_Problem to solve_: From the line containing "camera: 15 degrees left, 5 degrees down" to the line containing "exchanged: gray prize" in the records below, set down every line exactly as it stands, both ends included, and skip the pictures.

_Records excerpted from a collection_:
§ §

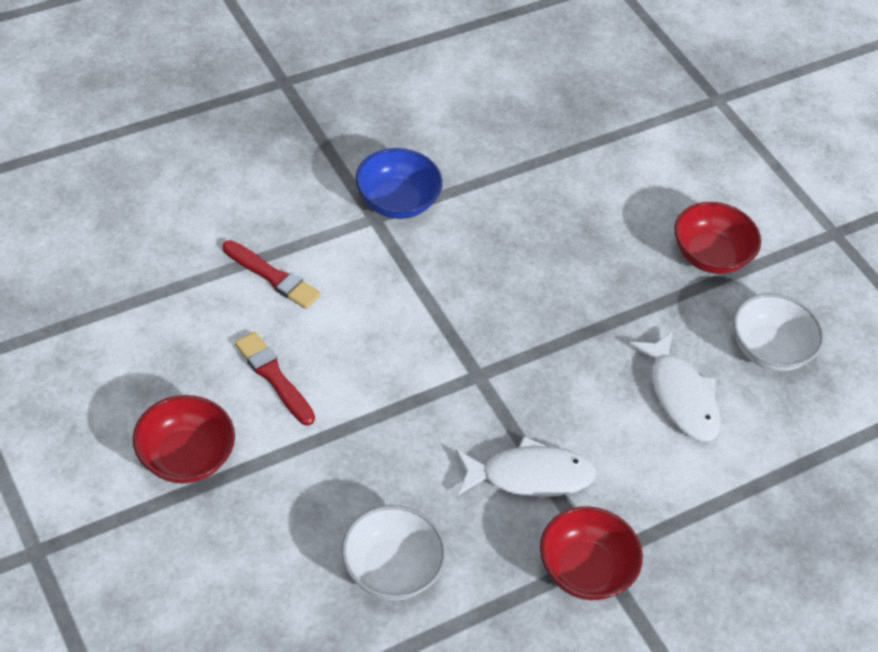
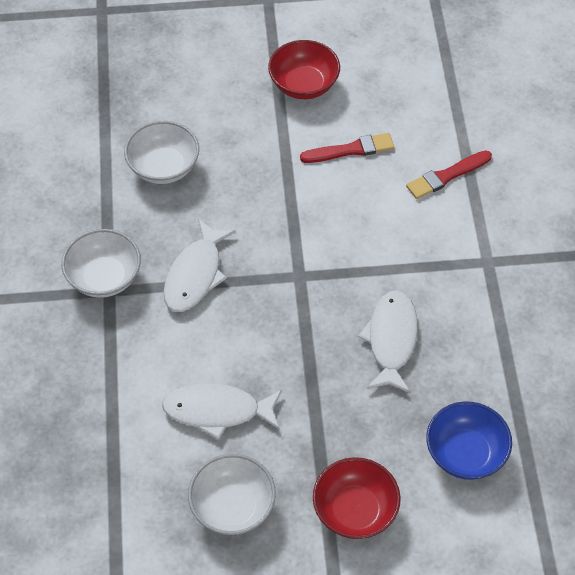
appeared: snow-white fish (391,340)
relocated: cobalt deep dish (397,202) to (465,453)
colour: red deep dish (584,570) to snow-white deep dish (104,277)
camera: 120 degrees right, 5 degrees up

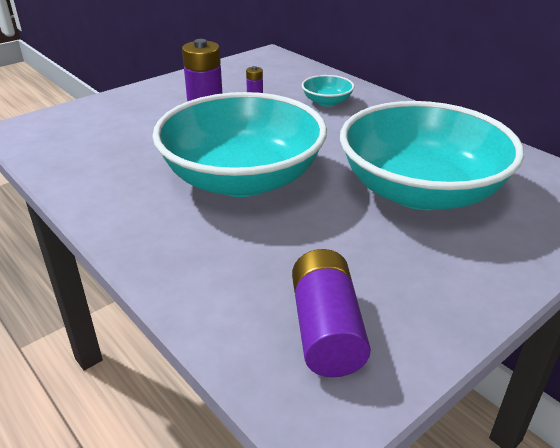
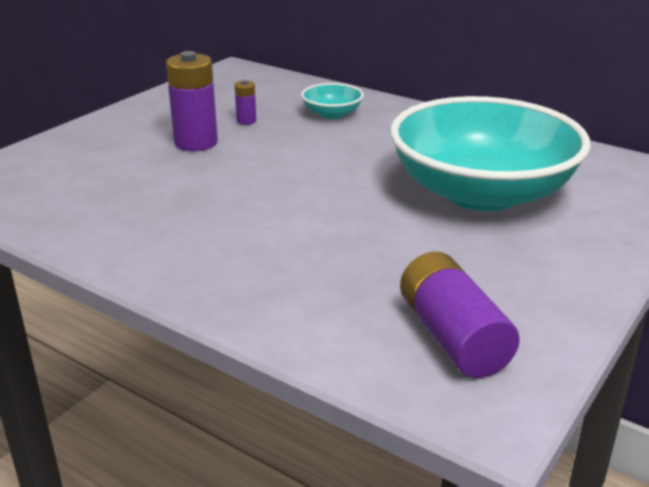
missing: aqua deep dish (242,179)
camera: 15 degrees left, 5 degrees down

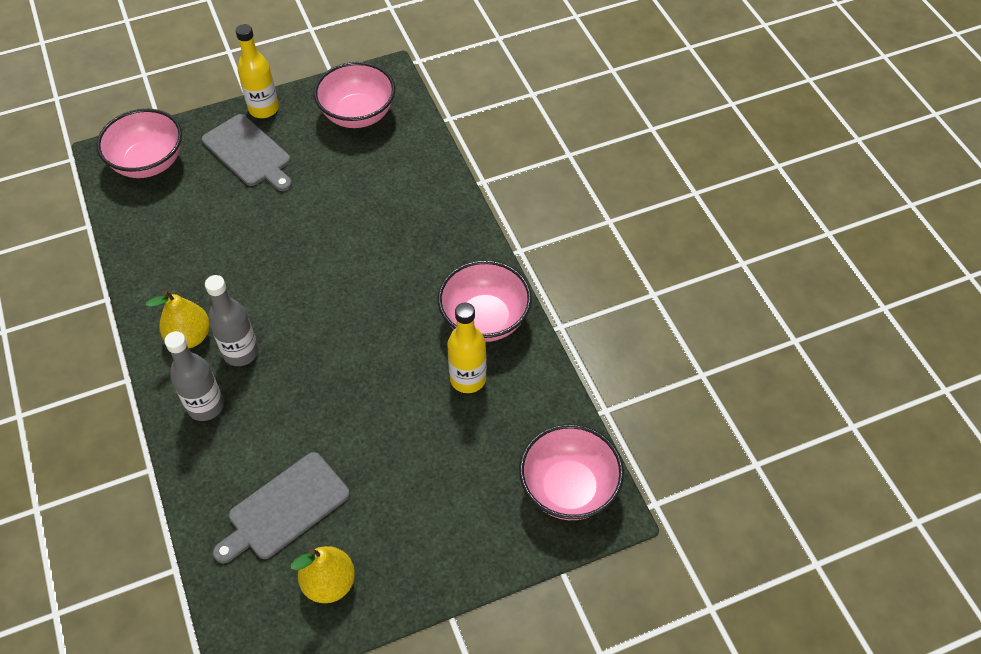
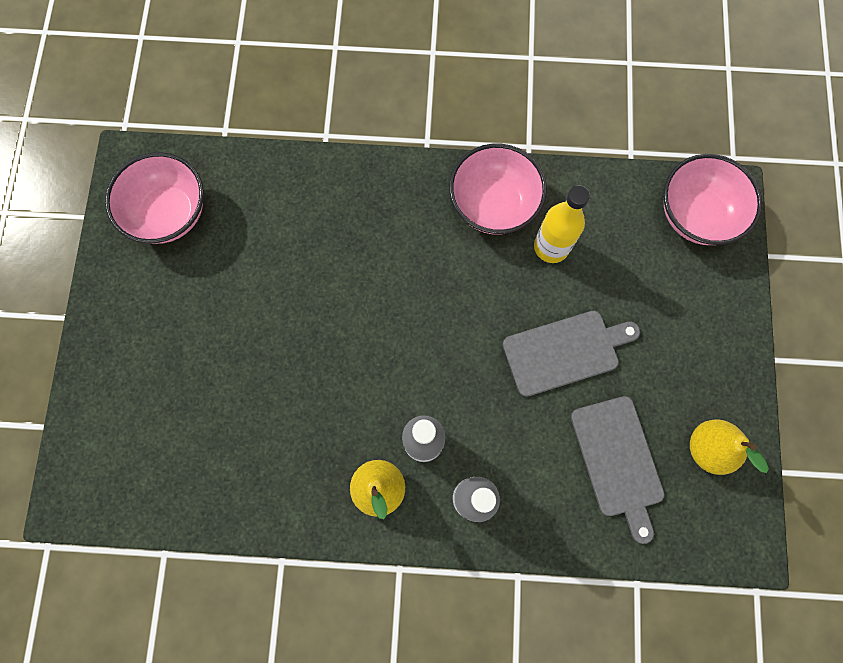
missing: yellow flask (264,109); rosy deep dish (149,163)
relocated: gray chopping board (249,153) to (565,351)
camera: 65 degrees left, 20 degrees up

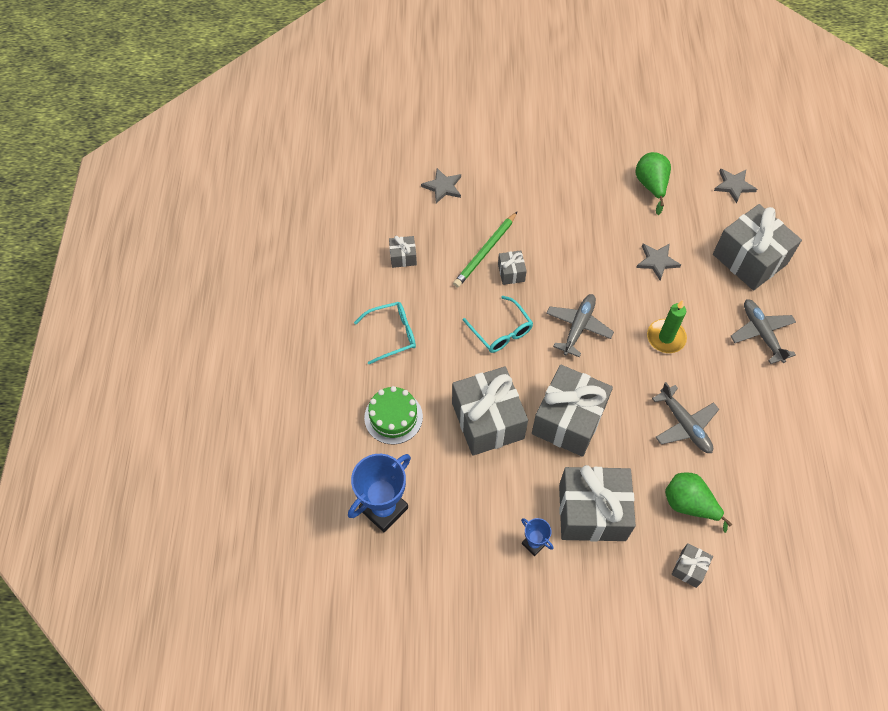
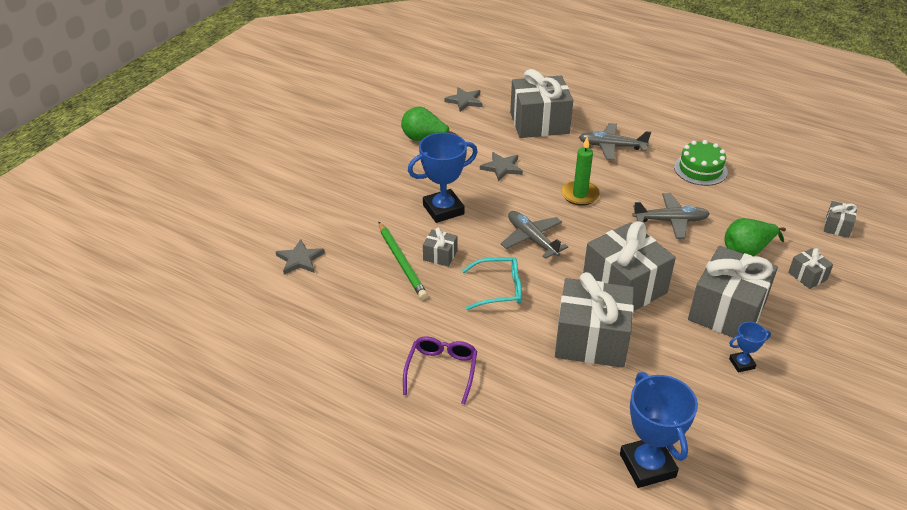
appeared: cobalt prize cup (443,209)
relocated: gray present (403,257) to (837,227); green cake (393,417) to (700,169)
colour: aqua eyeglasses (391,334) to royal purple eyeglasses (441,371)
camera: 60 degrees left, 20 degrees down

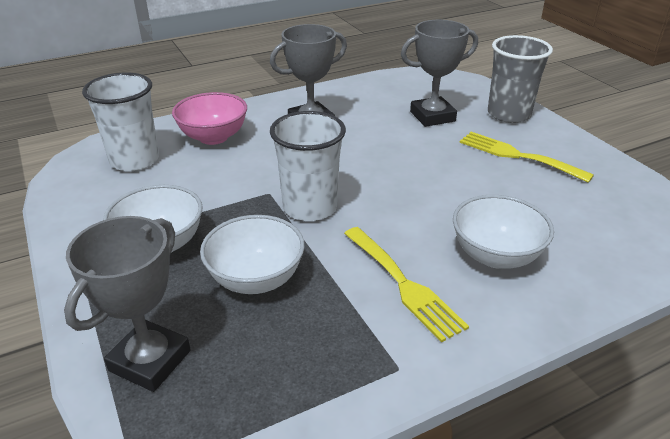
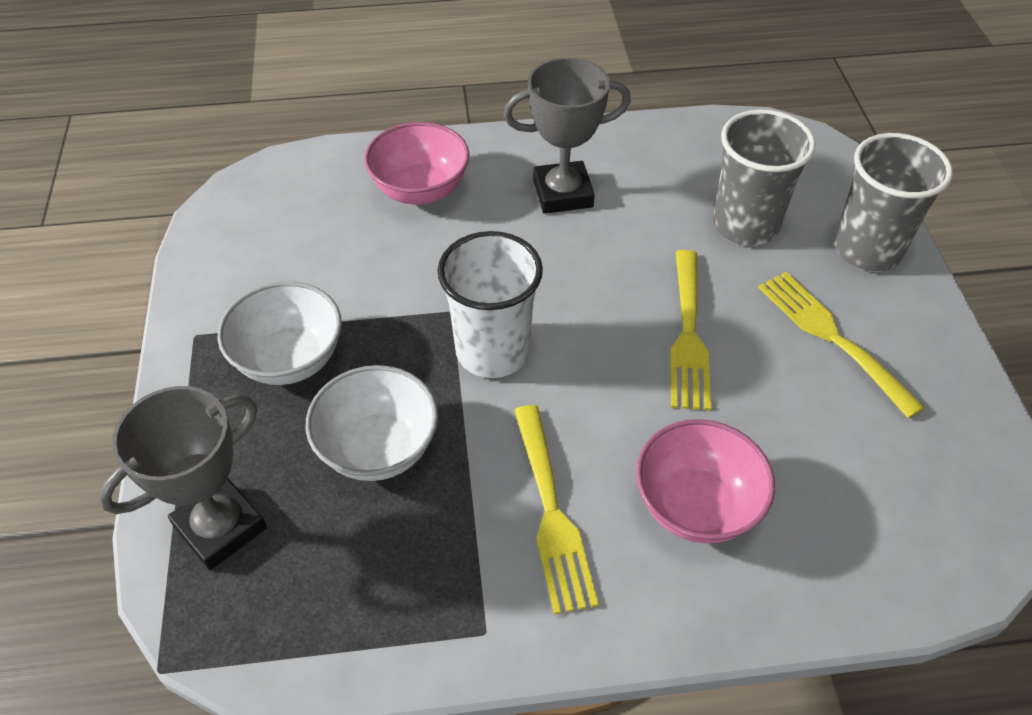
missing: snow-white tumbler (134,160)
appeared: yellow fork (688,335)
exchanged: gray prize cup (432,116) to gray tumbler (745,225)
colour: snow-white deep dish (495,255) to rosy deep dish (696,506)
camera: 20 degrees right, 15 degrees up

§ §

_Result of the exercise_:
camera: 15 degrees left, 5 degrees down

missing: yellow flask (264,109); rosy deep dish (149,163)
relocated: gray chopping board (249,153) to (565,351)
camera: 65 degrees left, 20 degrees up

appeared: cobalt prize cup (443,209)
relocated: gray present (403,257) to (837,227); green cake (393,417) to (700,169)
colour: aqua eyeglasses (391,334) to royal purple eyeglasses (441,371)
camera: 60 degrees left, 20 degrees down

missing: snow-white tumbler (134,160)
appeared: yellow fork (688,335)
exchanged: gray prize cup (432,116) to gray tumbler (745,225)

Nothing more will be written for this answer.